§ ACTION ITEM:
I need the records below retyped exactly.

§ DATA SUPPLIED:
________________

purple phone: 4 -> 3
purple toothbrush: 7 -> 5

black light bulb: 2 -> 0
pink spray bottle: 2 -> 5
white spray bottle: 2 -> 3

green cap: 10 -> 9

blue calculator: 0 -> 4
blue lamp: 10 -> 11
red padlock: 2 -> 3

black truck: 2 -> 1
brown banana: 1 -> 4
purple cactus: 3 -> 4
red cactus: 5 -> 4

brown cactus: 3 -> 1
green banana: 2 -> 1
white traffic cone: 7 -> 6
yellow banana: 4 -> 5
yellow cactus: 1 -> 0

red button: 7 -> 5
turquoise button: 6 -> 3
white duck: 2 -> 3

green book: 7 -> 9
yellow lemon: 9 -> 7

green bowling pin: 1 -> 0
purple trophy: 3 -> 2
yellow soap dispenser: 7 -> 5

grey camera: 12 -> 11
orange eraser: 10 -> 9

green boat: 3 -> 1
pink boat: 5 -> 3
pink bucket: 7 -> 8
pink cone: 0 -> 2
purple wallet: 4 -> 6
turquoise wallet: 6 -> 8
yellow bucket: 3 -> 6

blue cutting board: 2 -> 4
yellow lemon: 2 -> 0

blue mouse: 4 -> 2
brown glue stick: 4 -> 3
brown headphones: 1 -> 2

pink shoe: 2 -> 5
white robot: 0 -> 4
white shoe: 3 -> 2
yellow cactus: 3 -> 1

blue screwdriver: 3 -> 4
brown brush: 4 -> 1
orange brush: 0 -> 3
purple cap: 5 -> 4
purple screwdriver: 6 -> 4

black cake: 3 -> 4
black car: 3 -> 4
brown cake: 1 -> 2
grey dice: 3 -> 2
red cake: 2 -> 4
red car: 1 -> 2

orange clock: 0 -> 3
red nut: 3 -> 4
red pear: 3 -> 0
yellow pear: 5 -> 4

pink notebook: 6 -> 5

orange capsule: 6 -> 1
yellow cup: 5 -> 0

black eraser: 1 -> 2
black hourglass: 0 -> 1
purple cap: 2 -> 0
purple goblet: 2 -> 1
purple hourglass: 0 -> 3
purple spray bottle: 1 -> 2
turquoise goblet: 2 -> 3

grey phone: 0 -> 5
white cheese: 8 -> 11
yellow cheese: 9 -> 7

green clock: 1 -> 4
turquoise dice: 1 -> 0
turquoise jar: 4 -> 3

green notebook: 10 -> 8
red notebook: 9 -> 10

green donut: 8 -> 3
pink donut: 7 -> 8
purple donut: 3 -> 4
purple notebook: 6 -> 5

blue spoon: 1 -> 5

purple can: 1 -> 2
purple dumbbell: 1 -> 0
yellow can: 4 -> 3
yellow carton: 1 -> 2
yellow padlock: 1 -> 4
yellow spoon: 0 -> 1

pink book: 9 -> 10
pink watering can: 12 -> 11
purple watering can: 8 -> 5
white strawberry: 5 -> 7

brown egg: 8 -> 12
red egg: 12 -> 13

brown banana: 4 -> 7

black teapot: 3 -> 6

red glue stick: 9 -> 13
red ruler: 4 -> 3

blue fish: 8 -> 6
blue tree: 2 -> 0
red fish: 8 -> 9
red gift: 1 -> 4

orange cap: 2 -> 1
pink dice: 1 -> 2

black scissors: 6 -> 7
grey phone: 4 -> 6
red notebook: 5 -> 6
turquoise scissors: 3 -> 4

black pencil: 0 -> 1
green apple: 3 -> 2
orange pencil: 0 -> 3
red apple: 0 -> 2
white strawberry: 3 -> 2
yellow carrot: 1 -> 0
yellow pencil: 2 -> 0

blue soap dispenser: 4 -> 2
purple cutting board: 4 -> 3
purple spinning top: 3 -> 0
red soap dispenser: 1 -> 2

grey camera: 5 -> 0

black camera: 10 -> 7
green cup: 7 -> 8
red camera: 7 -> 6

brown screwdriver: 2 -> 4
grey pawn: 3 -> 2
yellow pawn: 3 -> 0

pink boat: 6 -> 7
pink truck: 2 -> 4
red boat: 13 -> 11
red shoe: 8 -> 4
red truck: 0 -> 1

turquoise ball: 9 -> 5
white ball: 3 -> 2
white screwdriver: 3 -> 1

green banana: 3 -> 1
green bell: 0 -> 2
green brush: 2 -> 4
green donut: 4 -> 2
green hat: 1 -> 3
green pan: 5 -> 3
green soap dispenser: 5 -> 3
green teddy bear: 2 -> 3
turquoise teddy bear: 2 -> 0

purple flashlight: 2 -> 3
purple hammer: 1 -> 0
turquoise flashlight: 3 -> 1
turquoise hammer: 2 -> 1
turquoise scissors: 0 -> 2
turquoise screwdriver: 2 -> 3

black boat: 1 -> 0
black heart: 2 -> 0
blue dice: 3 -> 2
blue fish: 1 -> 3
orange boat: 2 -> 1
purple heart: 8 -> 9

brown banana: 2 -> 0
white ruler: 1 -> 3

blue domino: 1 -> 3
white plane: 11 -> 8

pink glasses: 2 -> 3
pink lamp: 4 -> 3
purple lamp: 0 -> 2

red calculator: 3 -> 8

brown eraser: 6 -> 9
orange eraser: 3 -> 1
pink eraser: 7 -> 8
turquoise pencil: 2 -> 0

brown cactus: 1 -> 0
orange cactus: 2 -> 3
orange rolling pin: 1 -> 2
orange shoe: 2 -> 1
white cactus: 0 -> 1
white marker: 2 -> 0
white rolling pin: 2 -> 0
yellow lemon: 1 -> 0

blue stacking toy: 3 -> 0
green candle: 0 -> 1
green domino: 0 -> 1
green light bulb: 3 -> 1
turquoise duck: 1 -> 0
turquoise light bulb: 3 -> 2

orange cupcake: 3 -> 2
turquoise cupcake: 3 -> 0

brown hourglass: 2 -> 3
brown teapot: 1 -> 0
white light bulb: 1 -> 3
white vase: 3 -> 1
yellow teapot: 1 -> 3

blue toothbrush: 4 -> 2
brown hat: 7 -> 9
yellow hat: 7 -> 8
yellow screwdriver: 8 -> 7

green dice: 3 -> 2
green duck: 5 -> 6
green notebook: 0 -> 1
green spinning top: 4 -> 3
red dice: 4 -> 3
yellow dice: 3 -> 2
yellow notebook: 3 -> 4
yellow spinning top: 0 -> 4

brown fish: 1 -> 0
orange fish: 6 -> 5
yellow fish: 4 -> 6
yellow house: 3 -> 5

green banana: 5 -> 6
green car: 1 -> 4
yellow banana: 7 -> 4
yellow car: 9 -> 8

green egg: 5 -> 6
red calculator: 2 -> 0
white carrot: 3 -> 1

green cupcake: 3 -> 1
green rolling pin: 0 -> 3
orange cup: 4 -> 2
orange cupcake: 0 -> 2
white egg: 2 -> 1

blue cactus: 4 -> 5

________________

§ SOLUTION BELOW:
purple phone: 4 -> 3
purple toothbrush: 7 -> 5

black light bulb: 2 -> 0
pink spray bottle: 2 -> 5
white spray bottle: 2 -> 3

green cap: 10 -> 9

blue calculator: 0 -> 4
blue lamp: 10 -> 11
red padlock: 2 -> 3

black truck: 2 -> 1
brown banana: 1 -> 4
purple cactus: 3 -> 4
red cactus: 5 -> 4

brown cactus: 3 -> 1
green banana: 2 -> 1
white traffic cone: 7 -> 6
yellow banana: 4 -> 5
yellow cactus: 1 -> 0

red button: 7 -> 5
turquoise button: 6 -> 3
white duck: 2 -> 3

green book: 7 -> 9
yellow lemon: 9 -> 7

green bowling pin: 1 -> 0
purple trophy: 3 -> 2
yellow soap dispenser: 7 -> 5

grey camera: 12 -> 11
orange eraser: 10 -> 9

green boat: 3 -> 1
pink boat: 5 -> 3
pink bucket: 7 -> 8
pink cone: 0 -> 2
purple wallet: 4 -> 6
turquoise wallet: 6 -> 8
yellow bucket: 3 -> 6

blue cutting board: 2 -> 4
yellow lemon: 2 -> 0

blue mouse: 4 -> 2
brown glue stick: 4 -> 3
brown headphones: 1 -> 2

pink shoe: 2 -> 5
white robot: 0 -> 4
white shoe: 3 -> 2
yellow cactus: 3 -> 1

blue screwdriver: 3 -> 4
brown brush: 4 -> 1
orange brush: 0 -> 3
purple cap: 5 -> 4
purple screwdriver: 6 -> 4

black cake: 3 -> 4
black car: 3 -> 4
brown cake: 1 -> 2
grey dice: 3 -> 2
red cake: 2 -> 4
red car: 1 -> 2

orange clock: 0 -> 3
red nut: 3 -> 4
red pear: 3 -> 0
yellow pear: 5 -> 4

pink notebook: 6 -> 5

orange capsule: 6 -> 1
yellow cup: 5 -> 0

black eraser: 1 -> 2
black hourglass: 0 -> 1
purple cap: 2 -> 0
purple goblet: 2 -> 1
purple hourglass: 0 -> 3
purple spray bottle: 1 -> 2
turquoise goblet: 2 -> 3

grey phone: 0 -> 5
white cheese: 8 -> 11
yellow cheese: 9 -> 7

green clock: 1 -> 4
turquoise dice: 1 -> 0
turquoise jar: 4 -> 3

green notebook: 10 -> 8
red notebook: 9 -> 10

green donut: 8 -> 3
pink donut: 7 -> 8
purple donut: 3 -> 4
purple notebook: 6 -> 5

blue spoon: 1 -> 5

purple can: 1 -> 2
purple dumbbell: 1 -> 0
yellow can: 4 -> 3
yellow carton: 1 -> 2
yellow padlock: 1 -> 4
yellow spoon: 0 -> 1

pink book: 9 -> 10
pink watering can: 12 -> 11
purple watering can: 8 -> 5
white strawberry: 5 -> 7

brown egg: 8 -> 12
red egg: 12 -> 13

brown banana: 4 -> 7

black teapot: 3 -> 6

red glue stick: 9 -> 13
red ruler: 4 -> 3

blue fish: 8 -> 6
blue tree: 2 -> 0
red fish: 8 -> 9
red gift: 1 -> 4

orange cap: 2 -> 1
pink dice: 1 -> 2

black scissors: 6 -> 7
grey phone: 4 -> 6
red notebook: 5 -> 6
turquoise scissors: 3 -> 4

black pencil: 0 -> 1
green apple: 3 -> 2
orange pencil: 0 -> 3
red apple: 0 -> 2
white strawberry: 3 -> 2
yellow carrot: 1 -> 0
yellow pencil: 2 -> 0

blue soap dispenser: 4 -> 2
purple cutting board: 4 -> 3
purple spinning top: 3 -> 0
red soap dispenser: 1 -> 2

grey camera: 5 -> 0

black camera: 10 -> 7
green cup: 7 -> 8
red camera: 7 -> 6

brown screwdriver: 2 -> 4
grey pawn: 3 -> 2
yellow pawn: 3 -> 0

pink boat: 6 -> 7
pink truck: 2 -> 4
red boat: 13 -> 11
red shoe: 8 -> 4
red truck: 0 -> 1

turquoise ball: 9 -> 5
white ball: 3 -> 2
white screwdriver: 3 -> 1

green banana: 3 -> 1
green bell: 0 -> 2
green brush: 2 -> 4
green donut: 4 -> 2
green hat: 1 -> 3
green pan: 5 -> 3
green soap dispenser: 5 -> 3
green teddy bear: 2 -> 3
turquoise teddy bear: 2 -> 0

purple flashlight: 2 -> 3
purple hammer: 1 -> 0
turquoise flashlight: 3 -> 1
turquoise hammer: 2 -> 1
turquoise scissors: 0 -> 2
turquoise screwdriver: 2 -> 3

black boat: 1 -> 0
black heart: 2 -> 0
blue dice: 3 -> 2
blue fish: 1 -> 3
orange boat: 2 -> 1
purple heart: 8 -> 9

brown banana: 2 -> 0
white ruler: 1 -> 3

blue domino: 1 -> 3
white plane: 11 -> 8

pink glasses: 2 -> 3
pink lamp: 4 -> 3
purple lamp: 0 -> 2

red calculator: 3 -> 8

brown eraser: 6 -> 9
orange eraser: 3 -> 1
pink eraser: 7 -> 8
turquoise pencil: 2 -> 0

brown cactus: 1 -> 0
orange cactus: 2 -> 3
orange rolling pin: 1 -> 2
orange shoe: 2 -> 1
white cactus: 0 -> 1
white marker: 2 -> 0
white rolling pin: 2 -> 0
yellow lemon: 1 -> 0

blue stacking toy: 3 -> 0
green candle: 0 -> 1
green domino: 0 -> 1
green light bulb: 3 -> 1
turquoise duck: 1 -> 0
turquoise light bulb: 3 -> 2

orange cupcake: 3 -> 2
turquoise cupcake: 3 -> 0

brown hourglass: 2 -> 3
brown teapot: 1 -> 0
white light bulb: 1 -> 3
white vase: 3 -> 1
yellow teapot: 1 -> 3

blue toothbrush: 4 -> 2
brown hat: 7 -> 9
yellow hat: 7 -> 8
yellow screwdriver: 8 -> 7

green dice: 3 -> 2
green duck: 5 -> 6
green notebook: 0 -> 1
green spinning top: 4 -> 3
red dice: 4 -> 3
yellow dice: 3 -> 2
yellow notebook: 3 -> 4
yellow spinning top: 0 -> 4

brown fish: 1 -> 0
orange fish: 6 -> 5
yellow fish: 4 -> 6
yellow house: 3 -> 5

green banana: 5 -> 6
green car: 1 -> 4
yellow banana: 7 -> 4
yellow car: 9 -> 8

green egg: 5 -> 6
red calculator: 2 -> 0
white carrot: 3 -> 1

green cupcake: 3 -> 1
green rolling pin: 0 -> 3
orange cup: 4 -> 2
orange cupcake: 0 -> 2
white egg: 2 -> 1

blue cactus: 4 -> 5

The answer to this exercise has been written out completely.